- **EXERCISE BRIEF**
All lines in the entries below that hold "Kamera" make up the answer.

Object change descriptions:
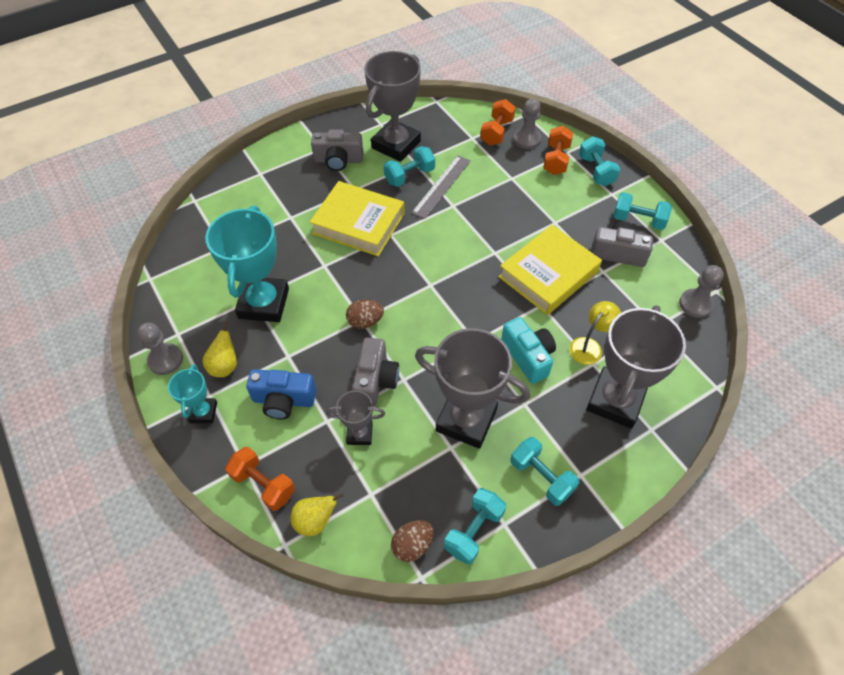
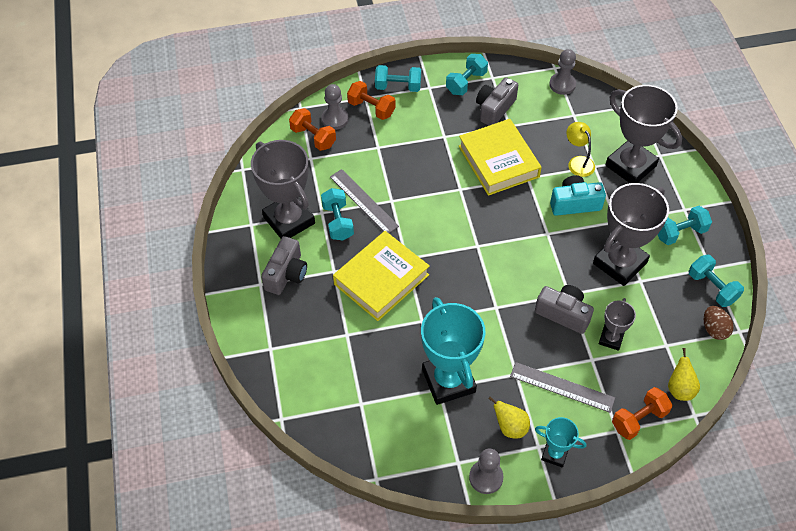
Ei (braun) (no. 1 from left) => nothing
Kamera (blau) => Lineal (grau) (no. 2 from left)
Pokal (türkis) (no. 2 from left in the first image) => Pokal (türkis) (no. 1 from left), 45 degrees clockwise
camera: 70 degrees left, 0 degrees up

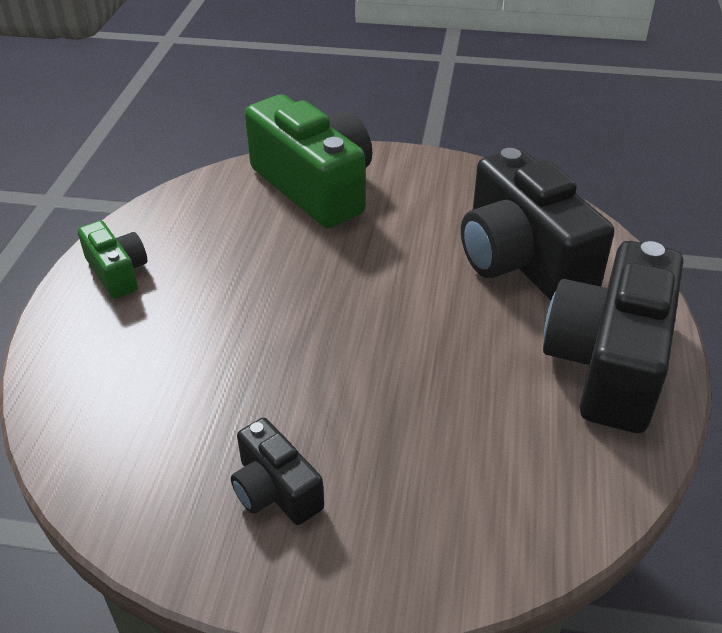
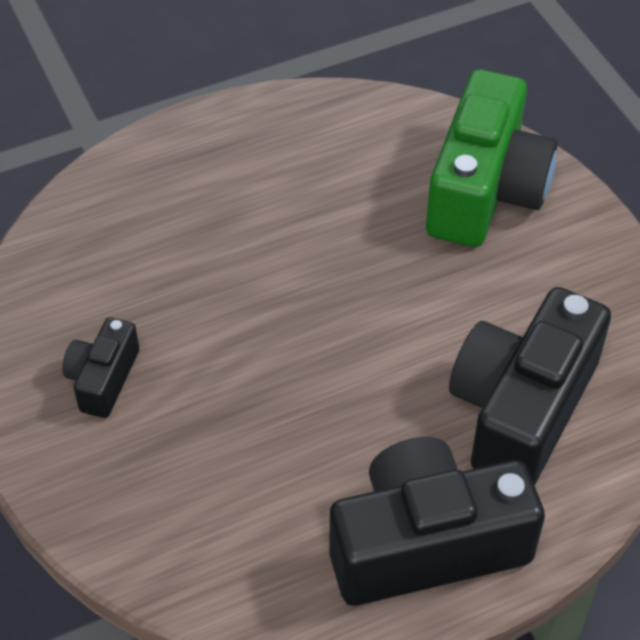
Kamera (grün) (no. 1 from left) => nothing
camera: 55 degrees right, 10 degrees up

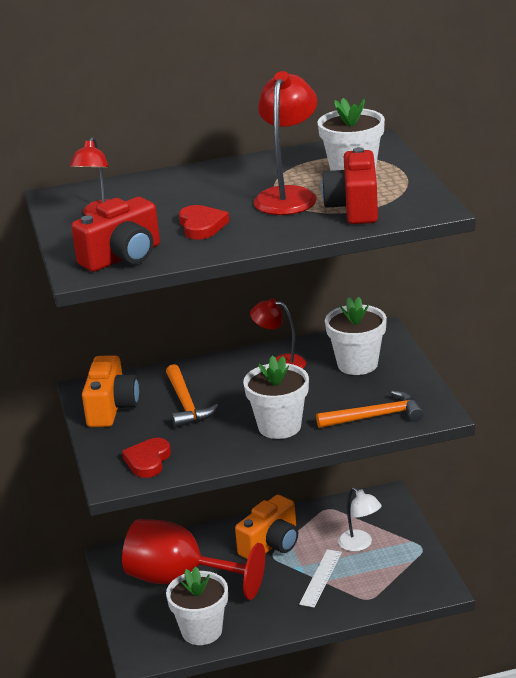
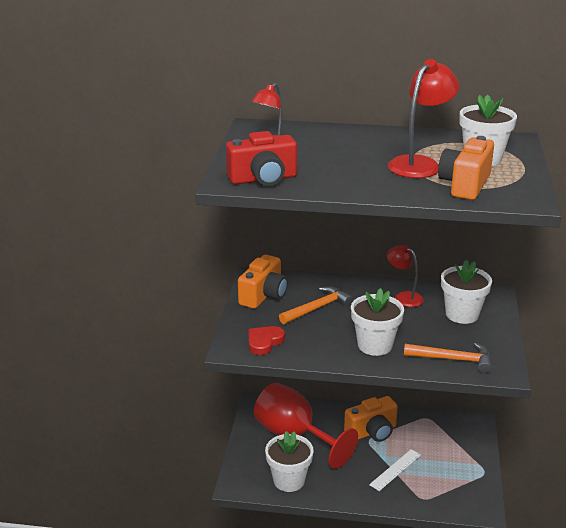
Herz (rot) (no. 2 from left) => nothing
Lampe (weiß) => nothing
Kamera (rot) (no. 2 from left) => Kamera (orange) (no. 3 from left)
Hammer (orange) (no. 1 from left), 135 degrees counterclockwise
camera: 20 degrees right, 0 degrees up

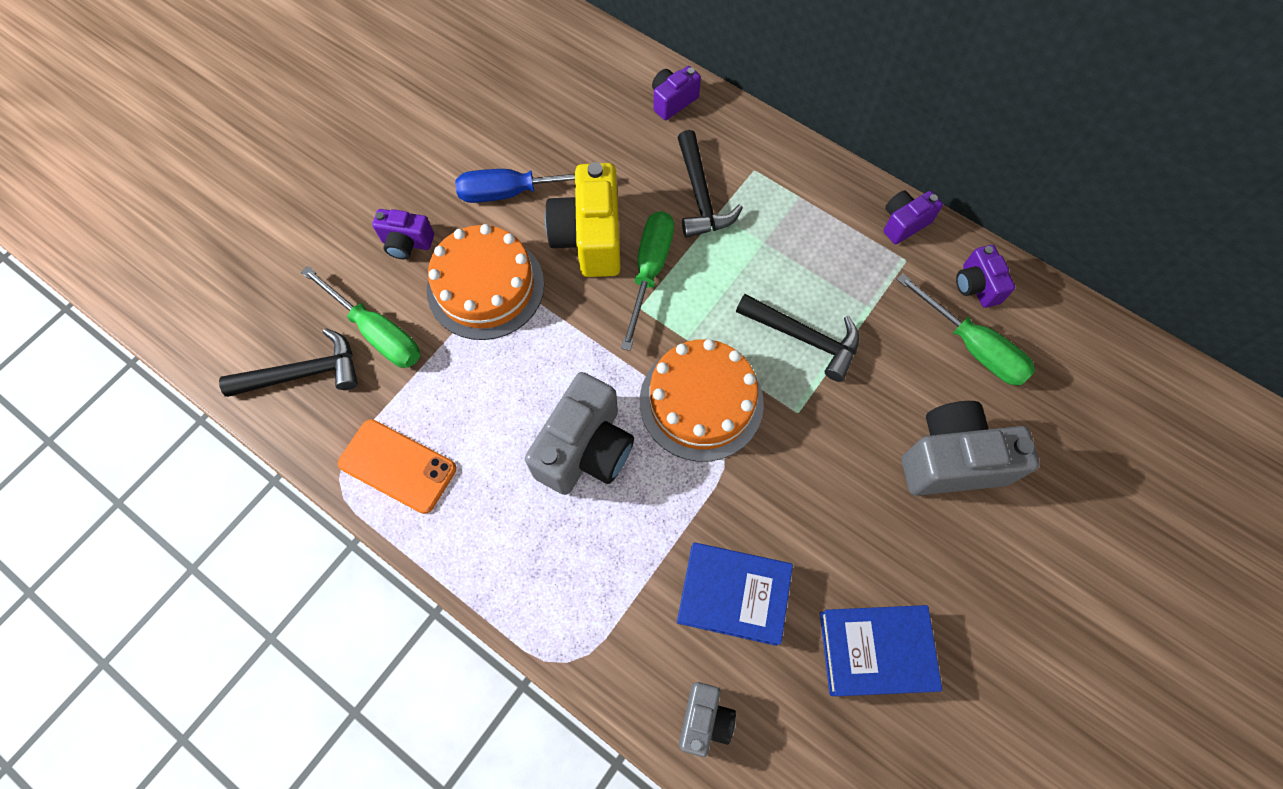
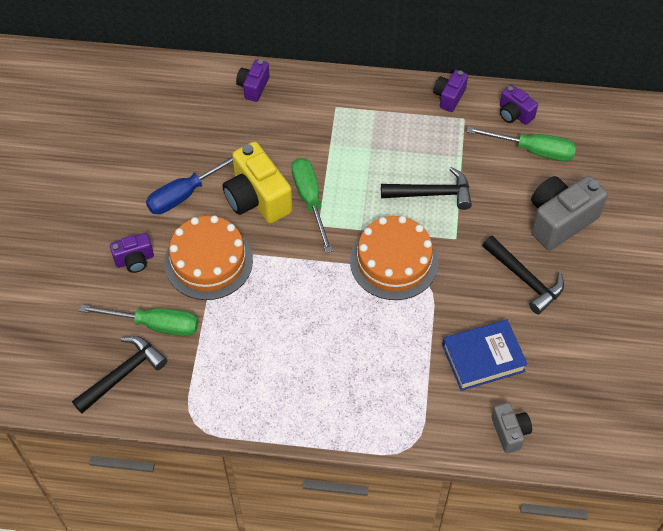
Handy (orange) => nothing
Kamera (grau) (no. 1 from left) => nothing
Buch (blau) (no. 2 from left) => nothing
Hammer (schwarz) (no. 2 from left in the first image) => Hammer (schwarz) (no. 3 from left), shifted
camera: 30 degrees left, 10 degrees down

- **THE COMPLETED TASK**
Kamera (blau) => Lineal (grau) (no. 2 from left)
Kamera (grün) (no. 1 from left) => nothing
Kamera (rot) (no. 2 from left) => Kamera (orange) (no. 3 from left)
Kamera (grau) (no. 1 from left) => nothing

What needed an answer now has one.